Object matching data
-- Opening Marker --
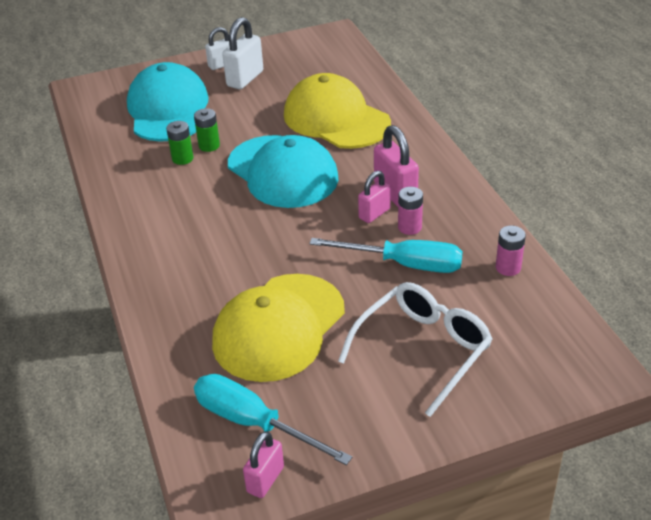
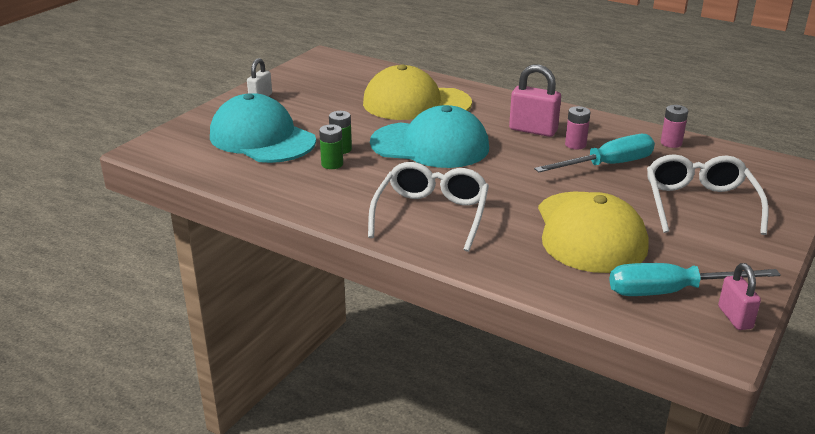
camera: 40 degrees left, 10 degrees down
(184, 245) = (431, 215): none -> white glasses
(245, 79) = (297, 101): white padlock -> none
(374, 213) = (539, 146): pink padlock -> none

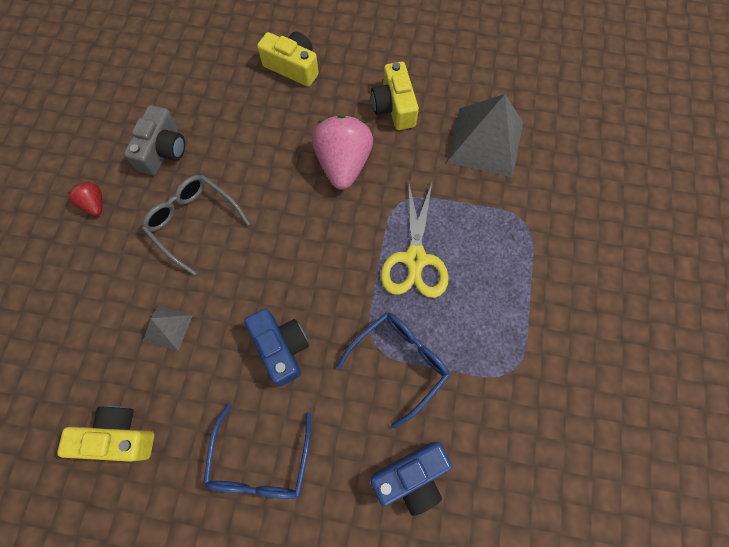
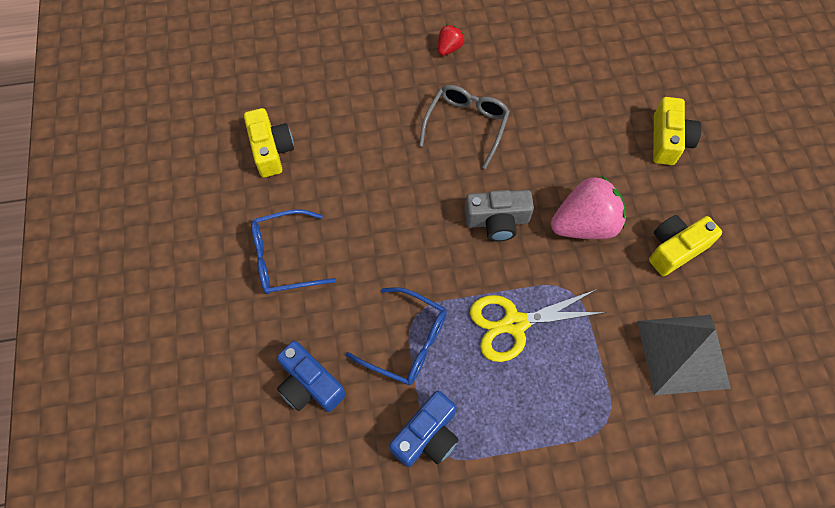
camera: 70 degrees right, 5 degrees down
(163, 150) = (523, 74): grey camera -> grey camera (497, 221)
(168, 328) = (367, 146): grey pyramid -> none
(281, 347) = (383, 238): blue camera -> blue camera (427, 436)

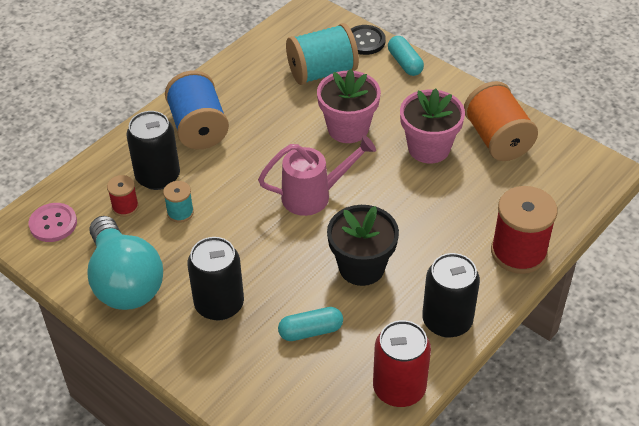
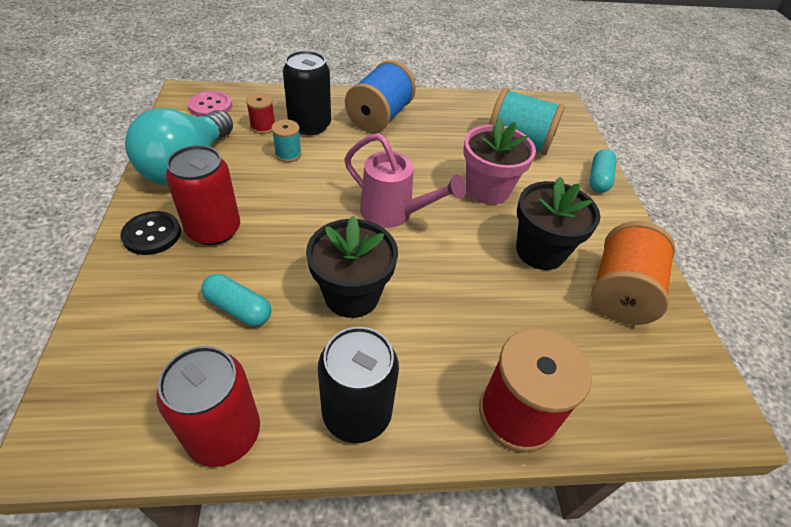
camera: 40 degrees right, 0 degrees up
(219, 304) = (214, 230): black can -> red can
(365, 41) = (581, 145): black button -> black button (152, 234)
(429, 148) = (540, 251): pink flower pot -> black flower pot

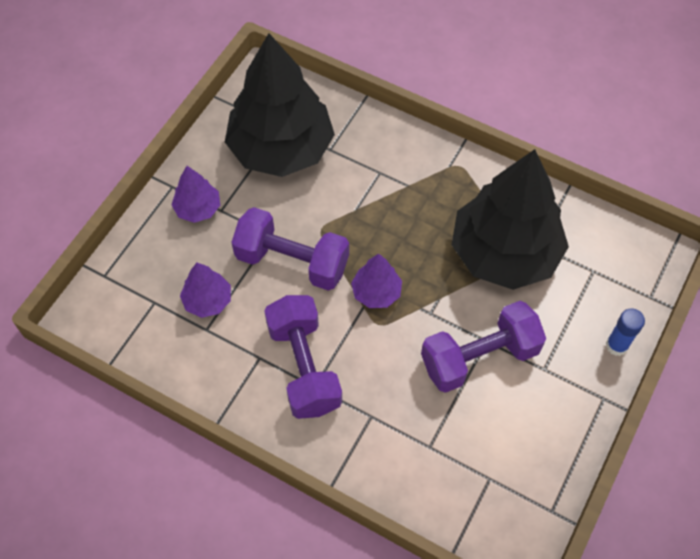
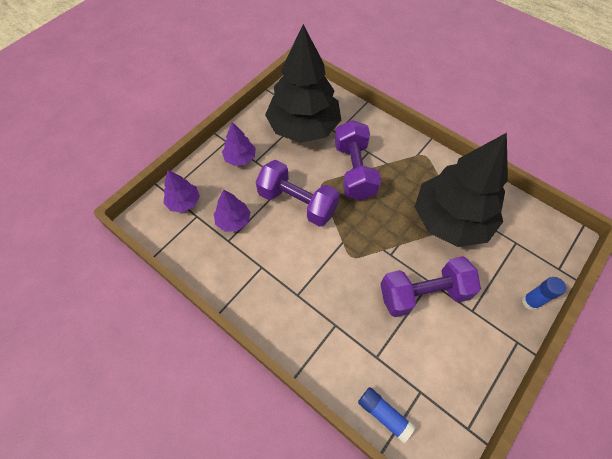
camera: 10 degrees right, 0 degrees up
(304, 367) = (292, 279): purple dumbbell -> purple dumbbell (354, 171)
(376, 292) = (353, 233): purple tree -> purple tree (184, 202)
(448, 513) = (384, 414): none -> blue glue stick

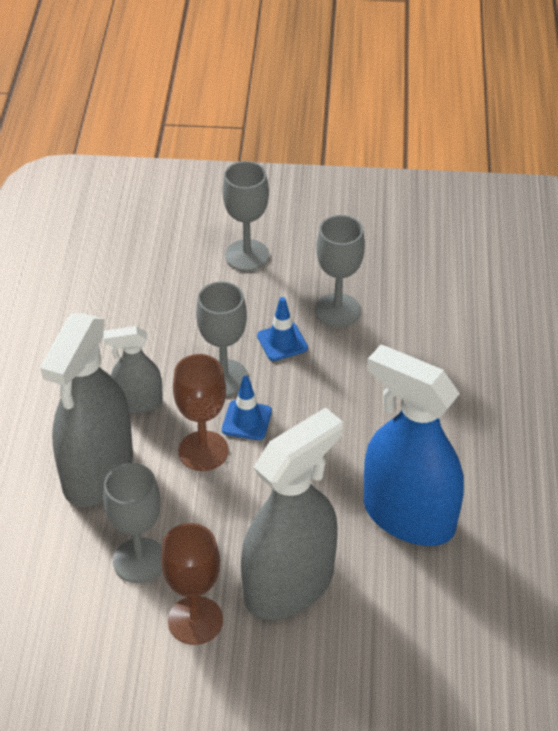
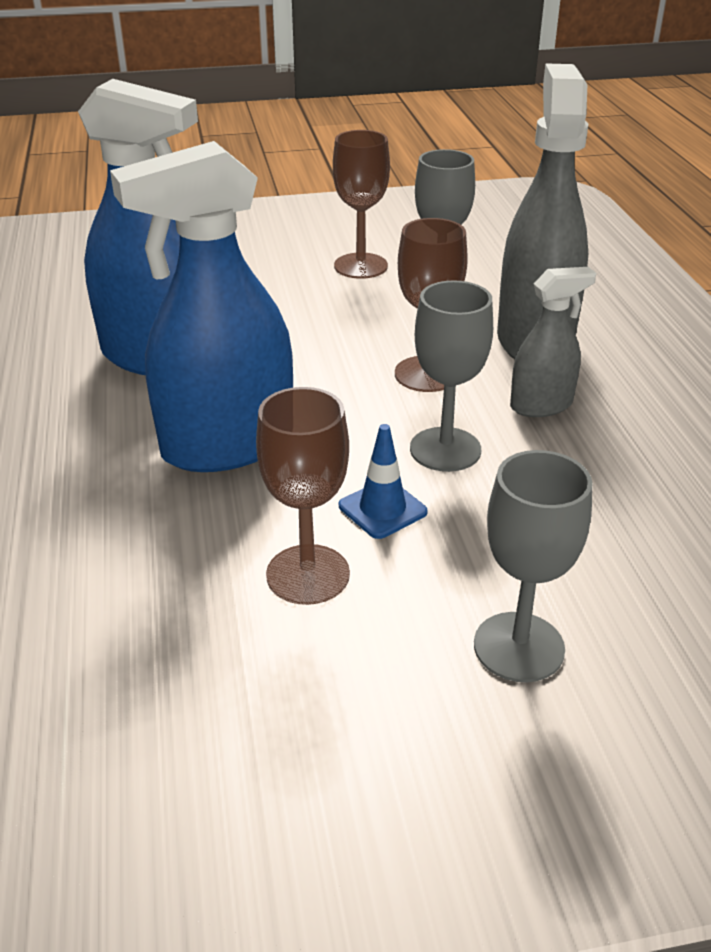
camera: 165 degrees right, 10 degrees down
(246, 420) = (388, 410): blue traffic cone -> none
(289, 585) = (279, 295): grey spray bottle -> none
(337, 310) = (308, 574): grey goblet -> brown goblet
(366, 410) = (227, 445): none -> blue spray bottle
-- Closing Marker --
# [WHAT YOU NEED TO DO]
What is needed is a verbatim transcription of the records, minus the pictures.

# [EXERCISE ANSWER]
camera: 40 degrees left, 10 degrees down
(184, 245) = (431, 215): none -> white glasses
(245, 79) = (297, 101): white padlock -> none
(374, 213) = (539, 146): pink padlock -> none

camera: 70 degrees right, 5 degrees down
(163, 150) = (523, 74): grey camera -> grey camera (497, 221)
(168, 328) = (367, 146): grey pyramid -> none
(281, 347) = (383, 238): blue camera -> blue camera (427, 436)

camera: 40 degrees right, 0 degrees up
(219, 304) = (214, 230): black can -> red can
(365, 41) = (581, 145): black button -> black button (152, 234)
(429, 148) = (540, 251): pink flower pot -> black flower pot

camera: 10 degrees right, 0 degrees up
(304, 367) = (292, 279): purple dumbbell -> purple dumbbell (354, 171)
(376, 292) = (353, 233): purple tree -> purple tree (184, 202)
(448, 513) = (384, 414): none -> blue glue stick

camera: 165 degrees right, 10 degrees down
(246, 420) = (388, 410): blue traffic cone -> none
(289, 585) = (279, 295): grey spray bottle -> none
(337, 310) = (308, 574): grey goblet -> brown goblet
(366, 410) = (227, 445): none -> blue spray bottle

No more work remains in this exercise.